--- Source records Enclosed Below ---
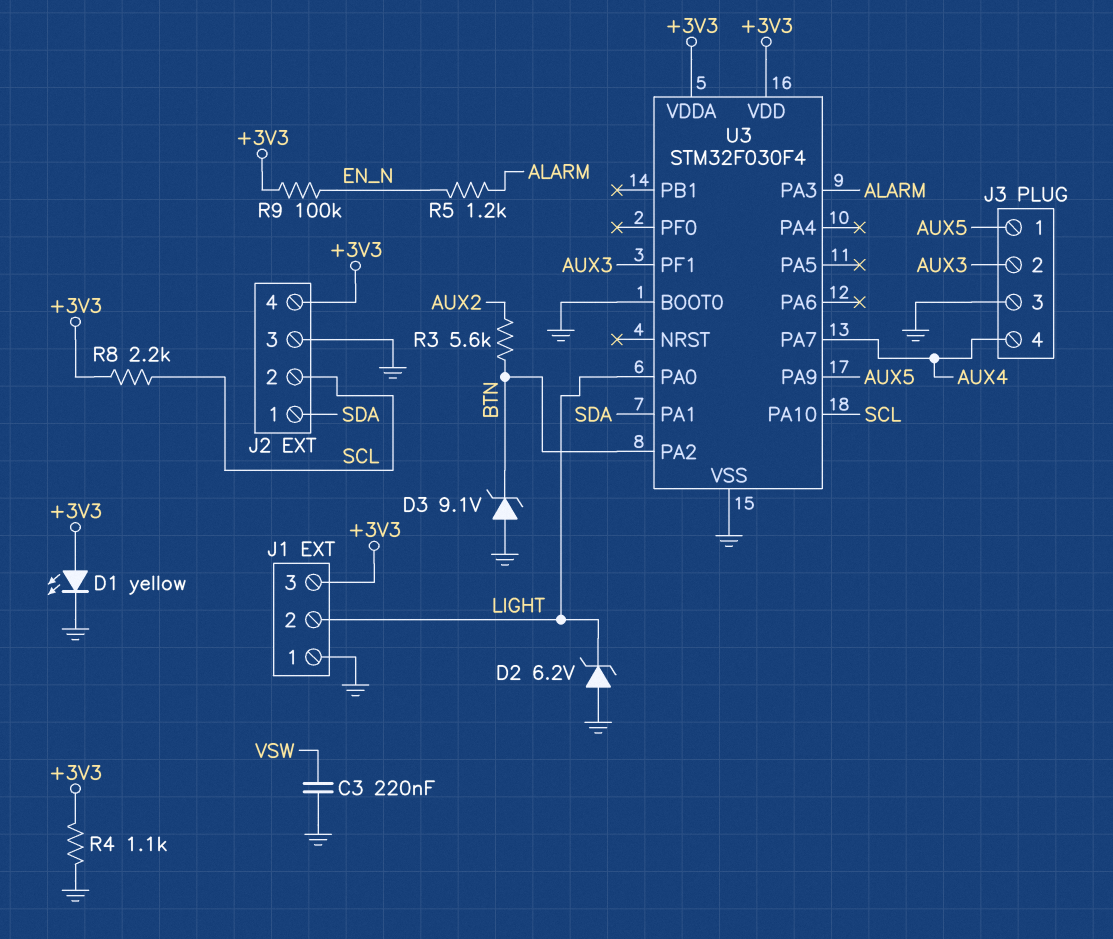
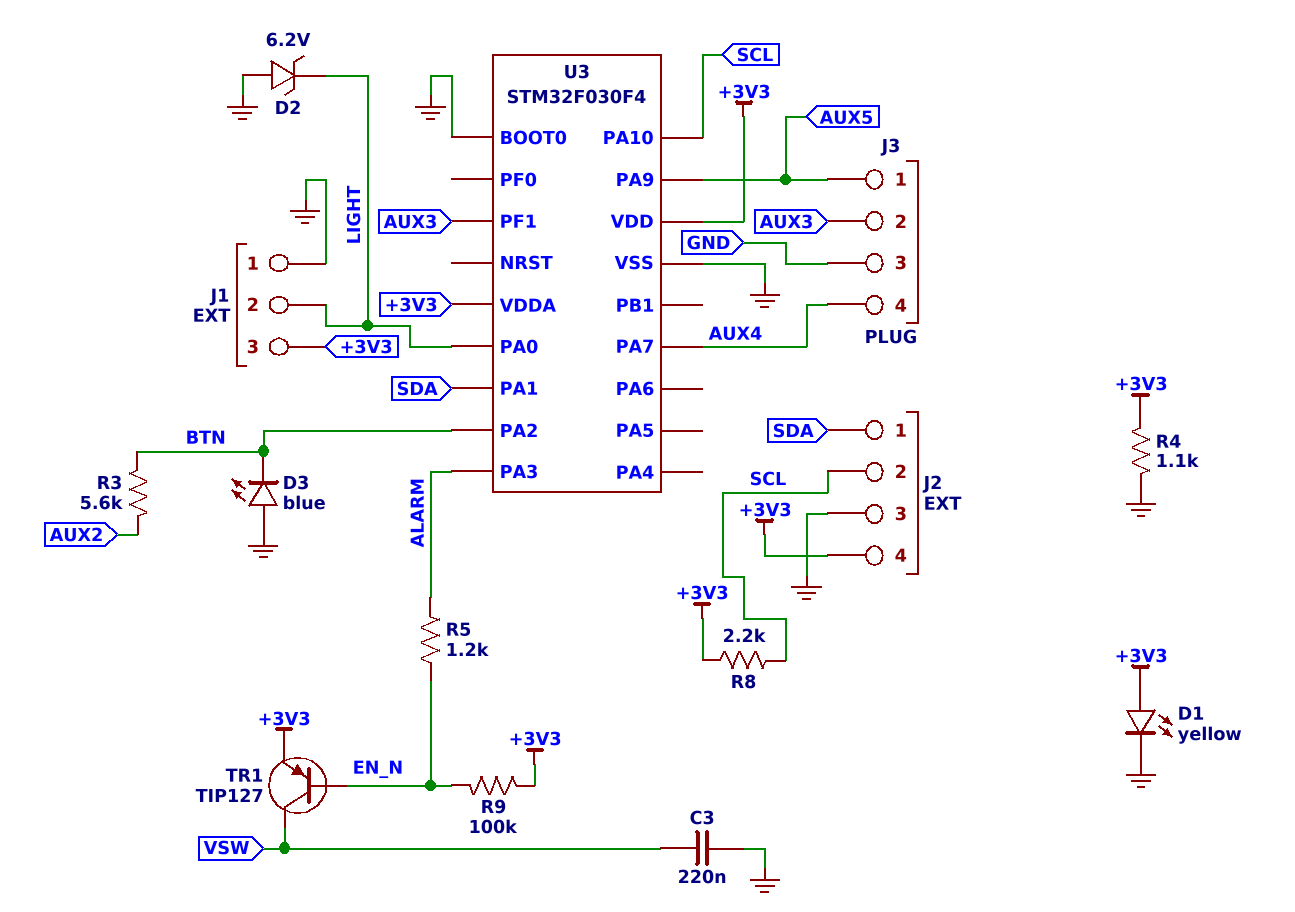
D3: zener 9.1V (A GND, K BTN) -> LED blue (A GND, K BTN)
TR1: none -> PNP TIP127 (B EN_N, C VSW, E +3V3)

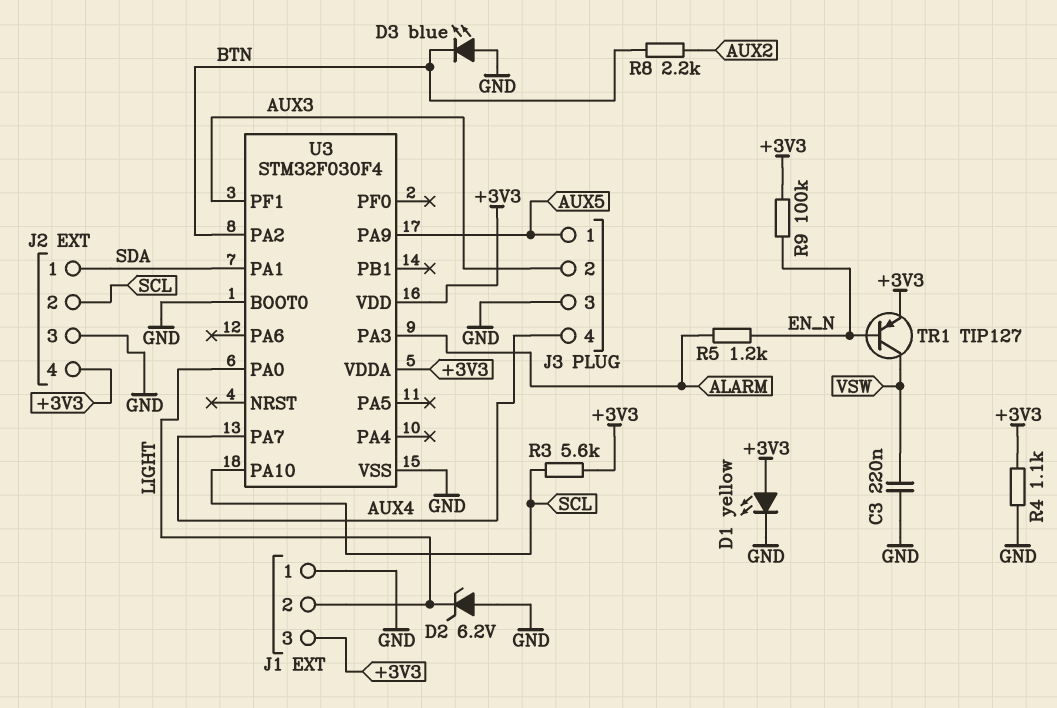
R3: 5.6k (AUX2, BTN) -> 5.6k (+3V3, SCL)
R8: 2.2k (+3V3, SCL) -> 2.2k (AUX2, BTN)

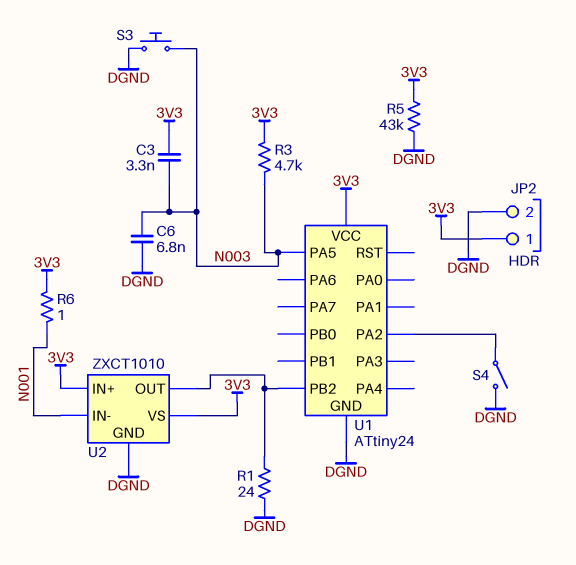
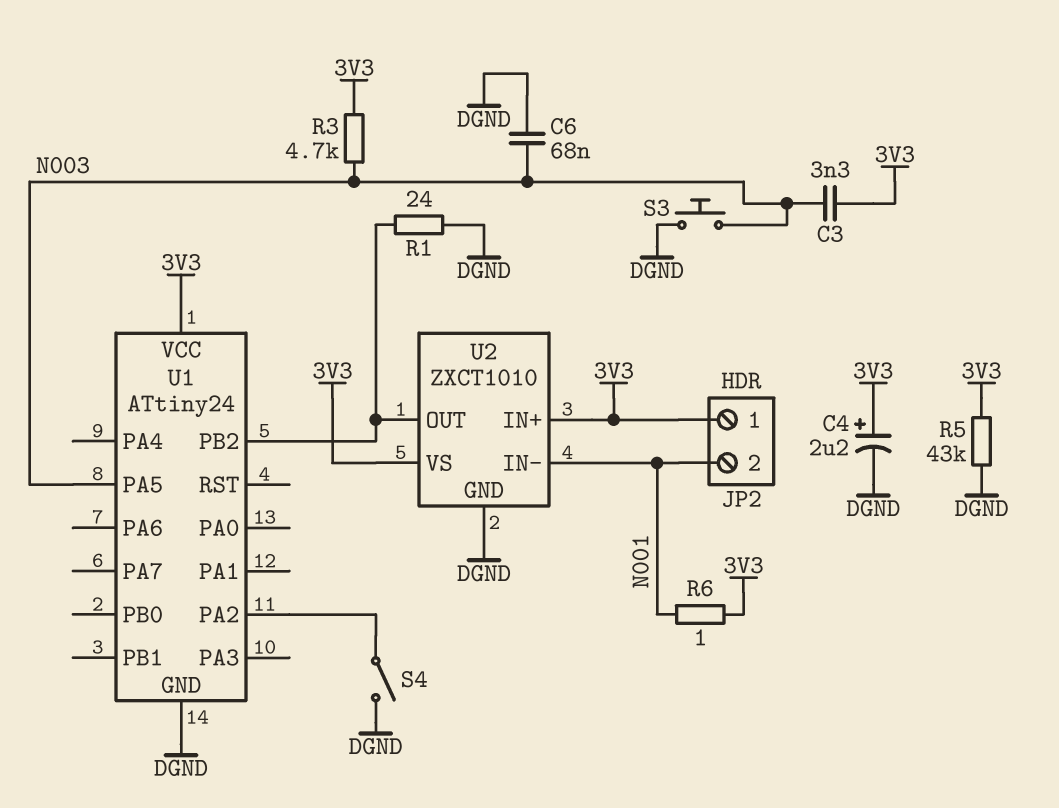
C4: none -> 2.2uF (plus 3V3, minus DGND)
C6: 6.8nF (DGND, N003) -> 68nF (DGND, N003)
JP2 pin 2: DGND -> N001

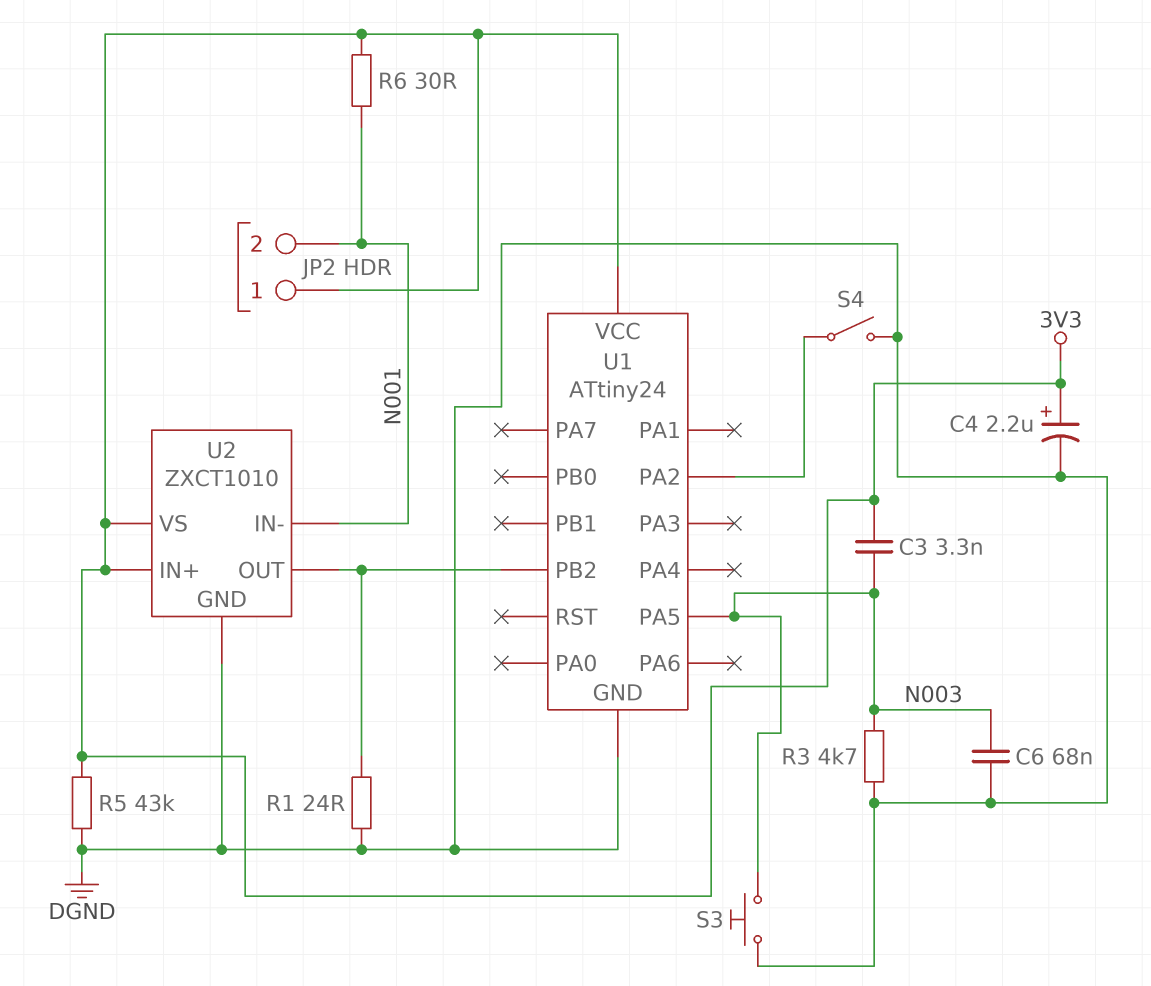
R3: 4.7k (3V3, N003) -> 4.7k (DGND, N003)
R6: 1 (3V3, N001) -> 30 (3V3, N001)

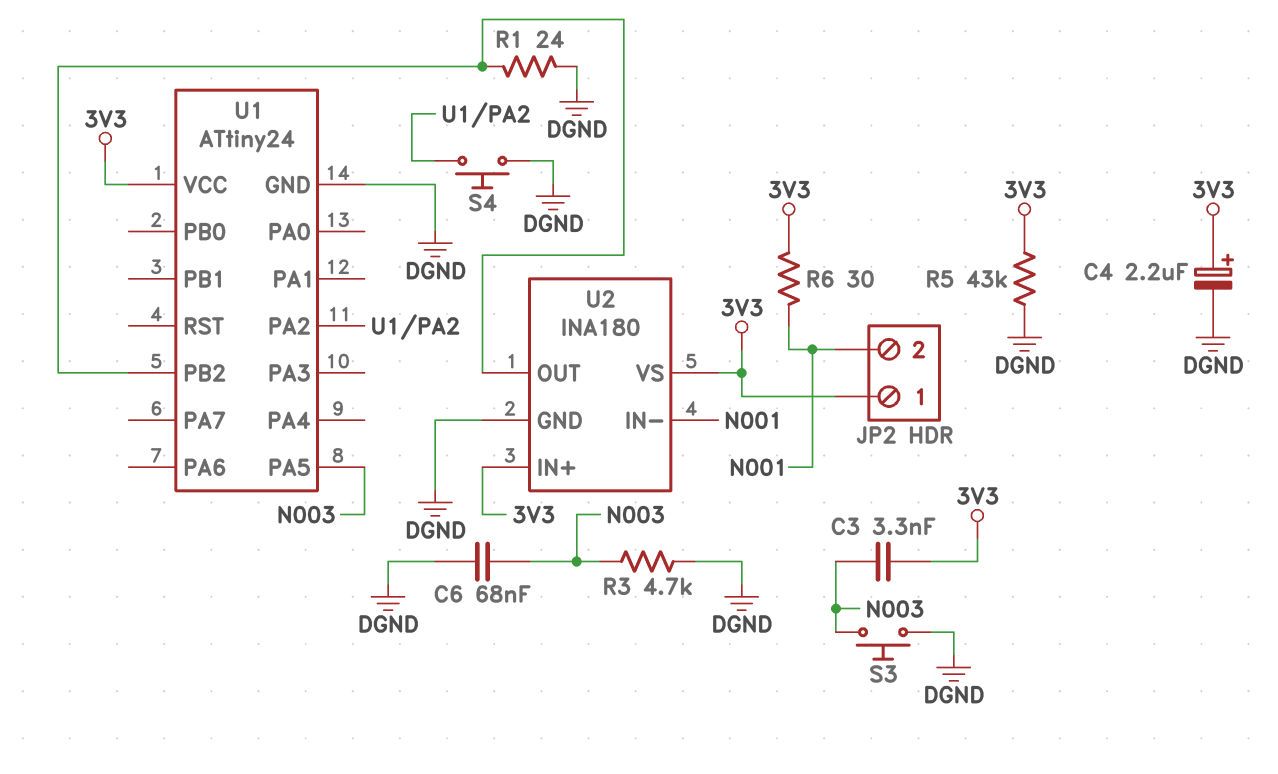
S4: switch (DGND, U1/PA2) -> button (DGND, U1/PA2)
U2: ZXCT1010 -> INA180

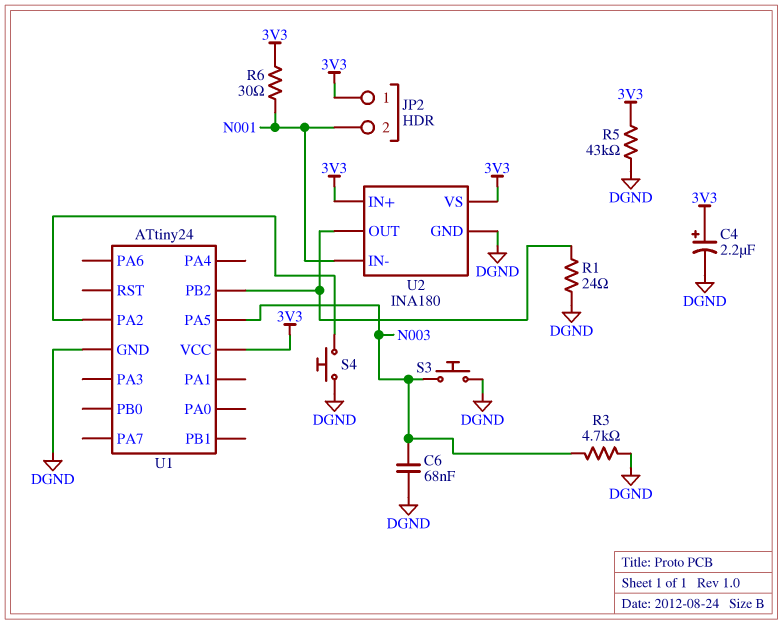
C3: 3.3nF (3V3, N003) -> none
--- End of Enclosed Source records ---
» **What you will do**: The pictures should not be reproduced; quote all of the other material exactly.

» **Solution to this exercise**:
D3: zener 9.1V (A GND, K BTN) -> LED blue (A GND, K BTN)
TR1: none -> PNP TIP127 (B EN_N, C VSW, E +3V3)

R3: 5.6k (AUX2, BTN) -> 5.6k (+3V3, SCL)
R8: 2.2k (+3V3, SCL) -> 2.2k (AUX2, BTN)

C4: none -> 2.2uF (plus 3V3, minus DGND)
C6: 6.8nF (DGND, N003) -> 68nF (DGND, N003)
JP2 pin 2: DGND -> N001

R3: 4.7k (3V3, N003) -> 4.7k (DGND, N003)
R6: 1 (3V3, N001) -> 30 (3V3, N001)

S4: switch (DGND, U1/PA2) -> button (DGND, U1/PA2)
U2: ZXCT1010 -> INA180

C3: 3.3nF (3V3, N003) -> none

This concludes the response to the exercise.